*What the task asks*:
Replace "Montreal" with "Toronto" everywhere in the data and give back all the lines with nothing else changed.

*Saved entries*:
◇ ◇ ◇ ◇
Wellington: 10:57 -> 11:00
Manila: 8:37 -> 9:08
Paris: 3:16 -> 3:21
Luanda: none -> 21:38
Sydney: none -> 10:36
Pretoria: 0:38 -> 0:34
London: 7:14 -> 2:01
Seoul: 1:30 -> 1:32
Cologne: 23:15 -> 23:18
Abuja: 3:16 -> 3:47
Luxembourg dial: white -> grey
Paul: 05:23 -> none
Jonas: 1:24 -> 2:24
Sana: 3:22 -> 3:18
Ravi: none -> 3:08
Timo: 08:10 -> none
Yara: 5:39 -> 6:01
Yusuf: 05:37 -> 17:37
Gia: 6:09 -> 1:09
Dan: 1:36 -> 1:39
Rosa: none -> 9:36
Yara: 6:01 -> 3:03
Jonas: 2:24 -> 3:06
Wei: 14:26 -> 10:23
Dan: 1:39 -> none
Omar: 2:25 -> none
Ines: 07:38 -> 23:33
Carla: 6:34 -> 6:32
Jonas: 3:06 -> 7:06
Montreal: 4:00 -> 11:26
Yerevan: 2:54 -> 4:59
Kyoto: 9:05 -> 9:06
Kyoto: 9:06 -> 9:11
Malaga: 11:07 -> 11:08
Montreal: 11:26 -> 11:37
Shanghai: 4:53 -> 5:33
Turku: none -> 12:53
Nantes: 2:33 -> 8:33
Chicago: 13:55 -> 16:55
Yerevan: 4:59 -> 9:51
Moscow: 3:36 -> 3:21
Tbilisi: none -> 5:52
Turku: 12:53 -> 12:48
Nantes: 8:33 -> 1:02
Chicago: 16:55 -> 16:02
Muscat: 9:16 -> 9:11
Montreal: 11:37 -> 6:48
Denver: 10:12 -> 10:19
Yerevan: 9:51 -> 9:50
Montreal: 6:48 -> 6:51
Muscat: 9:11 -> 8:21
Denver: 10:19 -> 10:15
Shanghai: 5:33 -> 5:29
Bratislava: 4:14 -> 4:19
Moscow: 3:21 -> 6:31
◇ ◇ ◇ ◇
*The completed task*:
Wellington: 10:57 -> 11:00
Manila: 8:37 -> 9:08
Paris: 3:16 -> 3:21
Luanda: none -> 21:38
Sydney: none -> 10:36
Pretoria: 0:38 -> 0:34
London: 7:14 -> 2:01
Seoul: 1:30 -> 1:32
Cologne: 23:15 -> 23:18
Abuja: 3:16 -> 3:47
Luxembourg dial: white -> grey
Paul: 05:23 -> none
Jonas: 1:24 -> 2:24
Sana: 3:22 -> 3:18
Ravi: none -> 3:08
Timo: 08:10 -> none
Yara: 5:39 -> 6:01
Yusuf: 05:37 -> 17:37
Gia: 6:09 -> 1:09
Dan: 1:36 -> 1:39
Rosa: none -> 9:36
Yara: 6:01 -> 3:03
Jonas: 2:24 -> 3:06
Wei: 14:26 -> 10:23
Dan: 1:39 -> none
Omar: 2:25 -> none
Ines: 07:38 -> 23:33
Carla: 6:34 -> 6:32
Jonas: 3:06 -> 7:06
Toronto: 4:00 -> 11:26
Yerevan: 2:54 -> 4:59
Kyoto: 9:05 -> 9:06
Kyoto: 9:06 -> 9:11
Malaga: 11:07 -> 11:08
Toronto: 11:26 -> 11:37
Shanghai: 4:53 -> 5:33
Turku: none -> 12:53
Nantes: 2:33 -> 8:33
Chicago: 13:55 -> 16:55
Yerevan: 4:59 -> 9:51
Moscow: 3:36 -> 3:21
Tbilisi: none -> 5:52
Turku: 12:53 -> 12:48
Nantes: 8:33 -> 1:02
Chicago: 16:55 -> 16:02
Muscat: 9:16 -> 9:11
Toronto: 11:37 -> 6:48
Denver: 10:12 -> 10:19
Yerevan: 9:51 -> 9:50
Toronto: 6:48 -> 6:51
Muscat: 9:11 -> 8:21
Denver: 10:19 -> 10:15
Shanghai: 5:33 -> 5:29
Bratislava: 4:14 -> 4:19
Moscow: 3:21 -> 6:31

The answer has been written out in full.